* **TASK GOAL**
Every line of the records that holds the word "slope" should be copied out.

BEGIN GIVEN DATA

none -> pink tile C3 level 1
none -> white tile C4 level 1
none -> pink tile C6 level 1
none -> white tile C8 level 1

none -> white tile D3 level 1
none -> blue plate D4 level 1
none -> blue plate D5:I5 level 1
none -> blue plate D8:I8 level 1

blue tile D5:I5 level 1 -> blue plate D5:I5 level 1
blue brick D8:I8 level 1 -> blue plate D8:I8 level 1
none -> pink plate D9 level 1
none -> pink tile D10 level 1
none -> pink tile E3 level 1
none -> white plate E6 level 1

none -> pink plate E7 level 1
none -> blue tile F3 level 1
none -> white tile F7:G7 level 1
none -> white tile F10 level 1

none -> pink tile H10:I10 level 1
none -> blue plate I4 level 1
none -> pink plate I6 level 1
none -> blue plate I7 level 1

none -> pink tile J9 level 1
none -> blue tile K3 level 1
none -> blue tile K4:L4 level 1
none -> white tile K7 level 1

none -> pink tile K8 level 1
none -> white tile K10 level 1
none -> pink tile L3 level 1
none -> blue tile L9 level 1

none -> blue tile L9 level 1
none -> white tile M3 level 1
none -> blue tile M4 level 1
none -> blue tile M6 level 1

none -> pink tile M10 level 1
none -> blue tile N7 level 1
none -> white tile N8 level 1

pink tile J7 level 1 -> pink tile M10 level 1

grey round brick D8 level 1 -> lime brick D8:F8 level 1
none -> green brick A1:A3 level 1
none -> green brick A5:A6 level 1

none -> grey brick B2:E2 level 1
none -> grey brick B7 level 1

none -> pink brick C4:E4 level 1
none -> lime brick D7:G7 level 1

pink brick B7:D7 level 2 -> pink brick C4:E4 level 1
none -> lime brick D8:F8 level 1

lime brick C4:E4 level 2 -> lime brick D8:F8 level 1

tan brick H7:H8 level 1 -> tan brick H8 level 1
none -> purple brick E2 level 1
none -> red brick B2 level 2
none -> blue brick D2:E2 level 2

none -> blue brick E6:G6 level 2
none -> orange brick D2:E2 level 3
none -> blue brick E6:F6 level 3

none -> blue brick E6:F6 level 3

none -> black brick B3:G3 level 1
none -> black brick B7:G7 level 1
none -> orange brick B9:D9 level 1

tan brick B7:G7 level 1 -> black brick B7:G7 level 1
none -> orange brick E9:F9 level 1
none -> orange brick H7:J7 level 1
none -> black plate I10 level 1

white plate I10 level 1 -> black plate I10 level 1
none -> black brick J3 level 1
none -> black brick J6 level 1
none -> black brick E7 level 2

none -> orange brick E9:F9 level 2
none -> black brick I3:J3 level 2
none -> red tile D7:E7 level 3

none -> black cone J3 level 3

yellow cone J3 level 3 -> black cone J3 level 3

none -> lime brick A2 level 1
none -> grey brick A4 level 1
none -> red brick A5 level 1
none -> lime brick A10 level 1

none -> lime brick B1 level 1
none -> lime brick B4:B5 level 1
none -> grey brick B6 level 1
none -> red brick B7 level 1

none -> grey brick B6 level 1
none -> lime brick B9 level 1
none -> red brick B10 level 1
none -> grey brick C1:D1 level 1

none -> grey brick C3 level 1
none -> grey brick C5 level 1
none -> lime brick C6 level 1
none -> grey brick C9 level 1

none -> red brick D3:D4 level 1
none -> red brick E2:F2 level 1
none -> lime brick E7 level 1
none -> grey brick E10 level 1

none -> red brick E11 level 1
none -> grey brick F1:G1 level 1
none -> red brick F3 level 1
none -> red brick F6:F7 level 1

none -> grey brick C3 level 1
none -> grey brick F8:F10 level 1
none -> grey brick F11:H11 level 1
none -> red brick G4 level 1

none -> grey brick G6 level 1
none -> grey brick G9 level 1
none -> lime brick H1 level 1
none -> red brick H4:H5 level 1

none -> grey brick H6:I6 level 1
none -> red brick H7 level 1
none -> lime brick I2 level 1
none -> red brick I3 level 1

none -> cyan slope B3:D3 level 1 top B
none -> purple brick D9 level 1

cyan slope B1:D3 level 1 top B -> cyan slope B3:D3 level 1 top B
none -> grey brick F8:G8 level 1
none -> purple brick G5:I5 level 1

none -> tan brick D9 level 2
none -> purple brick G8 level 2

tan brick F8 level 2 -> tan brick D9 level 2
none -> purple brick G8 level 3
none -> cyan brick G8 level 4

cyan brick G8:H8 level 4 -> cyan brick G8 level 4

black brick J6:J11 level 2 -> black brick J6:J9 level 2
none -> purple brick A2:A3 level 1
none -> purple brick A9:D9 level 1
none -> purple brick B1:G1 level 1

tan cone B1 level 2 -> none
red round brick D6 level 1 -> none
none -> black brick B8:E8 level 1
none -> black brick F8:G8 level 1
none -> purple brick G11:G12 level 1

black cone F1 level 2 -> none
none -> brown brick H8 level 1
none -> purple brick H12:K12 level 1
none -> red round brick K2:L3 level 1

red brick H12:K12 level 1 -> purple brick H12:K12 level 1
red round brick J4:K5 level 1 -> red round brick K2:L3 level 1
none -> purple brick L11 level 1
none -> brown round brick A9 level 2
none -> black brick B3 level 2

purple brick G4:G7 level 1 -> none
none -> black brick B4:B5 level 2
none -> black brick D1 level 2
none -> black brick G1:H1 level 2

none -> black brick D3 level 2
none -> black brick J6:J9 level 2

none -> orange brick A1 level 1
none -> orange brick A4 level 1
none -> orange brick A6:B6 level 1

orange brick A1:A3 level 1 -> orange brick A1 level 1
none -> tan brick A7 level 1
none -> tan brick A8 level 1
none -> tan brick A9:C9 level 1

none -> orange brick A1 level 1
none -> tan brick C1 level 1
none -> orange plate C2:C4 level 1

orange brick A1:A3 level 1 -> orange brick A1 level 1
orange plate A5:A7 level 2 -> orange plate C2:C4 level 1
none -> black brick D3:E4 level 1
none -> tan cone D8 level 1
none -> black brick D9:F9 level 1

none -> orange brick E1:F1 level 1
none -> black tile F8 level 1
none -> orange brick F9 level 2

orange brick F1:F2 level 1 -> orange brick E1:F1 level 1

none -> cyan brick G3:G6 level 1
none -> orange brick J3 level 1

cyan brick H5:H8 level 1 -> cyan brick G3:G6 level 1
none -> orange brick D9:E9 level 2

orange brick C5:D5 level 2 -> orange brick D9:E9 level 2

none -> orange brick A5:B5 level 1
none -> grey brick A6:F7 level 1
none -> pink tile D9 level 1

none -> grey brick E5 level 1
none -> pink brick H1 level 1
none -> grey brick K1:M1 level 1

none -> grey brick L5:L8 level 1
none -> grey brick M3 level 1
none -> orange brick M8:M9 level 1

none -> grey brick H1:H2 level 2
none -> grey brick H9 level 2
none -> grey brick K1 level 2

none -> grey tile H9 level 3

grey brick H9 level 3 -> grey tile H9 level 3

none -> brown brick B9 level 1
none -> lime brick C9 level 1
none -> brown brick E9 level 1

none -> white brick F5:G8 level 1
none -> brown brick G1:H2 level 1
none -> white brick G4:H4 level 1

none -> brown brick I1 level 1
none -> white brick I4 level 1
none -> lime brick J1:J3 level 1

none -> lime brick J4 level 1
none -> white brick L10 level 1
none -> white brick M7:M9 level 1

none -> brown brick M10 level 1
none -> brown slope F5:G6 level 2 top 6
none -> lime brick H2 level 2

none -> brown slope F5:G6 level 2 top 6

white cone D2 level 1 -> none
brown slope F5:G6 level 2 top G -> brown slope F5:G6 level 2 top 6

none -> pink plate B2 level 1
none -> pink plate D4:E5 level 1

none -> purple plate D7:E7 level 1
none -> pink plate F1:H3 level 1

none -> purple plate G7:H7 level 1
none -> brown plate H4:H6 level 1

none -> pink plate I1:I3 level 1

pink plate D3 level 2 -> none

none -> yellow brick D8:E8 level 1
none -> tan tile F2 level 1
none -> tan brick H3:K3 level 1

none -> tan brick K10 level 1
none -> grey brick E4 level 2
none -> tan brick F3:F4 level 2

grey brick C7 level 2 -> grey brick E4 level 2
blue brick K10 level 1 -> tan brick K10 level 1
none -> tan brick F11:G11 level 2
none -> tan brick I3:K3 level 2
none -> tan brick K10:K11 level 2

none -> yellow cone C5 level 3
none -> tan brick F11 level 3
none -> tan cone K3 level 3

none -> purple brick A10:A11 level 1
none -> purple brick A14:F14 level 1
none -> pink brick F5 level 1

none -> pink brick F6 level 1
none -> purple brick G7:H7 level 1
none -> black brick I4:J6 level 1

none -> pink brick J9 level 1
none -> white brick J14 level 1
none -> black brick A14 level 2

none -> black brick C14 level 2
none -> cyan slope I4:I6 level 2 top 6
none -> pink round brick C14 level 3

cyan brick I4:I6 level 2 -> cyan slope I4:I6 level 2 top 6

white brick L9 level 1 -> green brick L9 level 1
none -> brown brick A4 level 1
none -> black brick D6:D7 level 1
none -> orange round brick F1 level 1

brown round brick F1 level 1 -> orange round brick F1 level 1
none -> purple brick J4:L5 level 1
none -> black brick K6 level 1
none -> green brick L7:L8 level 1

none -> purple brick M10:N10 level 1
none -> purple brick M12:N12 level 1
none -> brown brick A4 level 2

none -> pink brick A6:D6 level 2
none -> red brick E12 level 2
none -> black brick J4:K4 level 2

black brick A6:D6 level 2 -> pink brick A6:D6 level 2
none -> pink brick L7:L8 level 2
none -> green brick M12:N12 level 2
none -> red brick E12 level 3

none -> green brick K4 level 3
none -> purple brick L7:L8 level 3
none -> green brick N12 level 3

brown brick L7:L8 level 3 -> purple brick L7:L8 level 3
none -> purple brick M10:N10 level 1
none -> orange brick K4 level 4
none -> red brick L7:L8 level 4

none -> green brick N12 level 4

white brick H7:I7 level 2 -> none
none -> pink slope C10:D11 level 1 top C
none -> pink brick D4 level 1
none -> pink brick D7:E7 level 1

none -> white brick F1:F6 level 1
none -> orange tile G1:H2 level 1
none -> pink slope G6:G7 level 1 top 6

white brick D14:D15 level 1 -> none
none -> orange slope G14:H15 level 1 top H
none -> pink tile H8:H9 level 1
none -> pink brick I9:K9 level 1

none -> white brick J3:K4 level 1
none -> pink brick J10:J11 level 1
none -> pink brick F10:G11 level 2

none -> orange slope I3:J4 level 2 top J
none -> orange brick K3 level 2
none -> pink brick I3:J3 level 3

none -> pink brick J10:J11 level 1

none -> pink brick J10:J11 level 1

END GIVEN DATA

* **SOLUTION FOR THIS PROBLEM**
none -> cyan slope B3:D3 level 1 top B
cyan slope B1:D3 level 1 top B -> cyan slope B3:D3 level 1 top B
none -> brown slope F5:G6 level 2 top 6
none -> brown slope F5:G6 level 2 top 6
brown slope F5:G6 level 2 top G -> brown slope F5:G6 level 2 top 6
none -> cyan slope I4:I6 level 2 top 6
cyan brick I4:I6 level 2 -> cyan slope I4:I6 level 2 top 6
none -> pink slope C10:D11 level 1 top C
none -> pink slope G6:G7 level 1 top 6
none -> orange slope G14:H15 level 1 top H
none -> orange slope I3:J4 level 2 top J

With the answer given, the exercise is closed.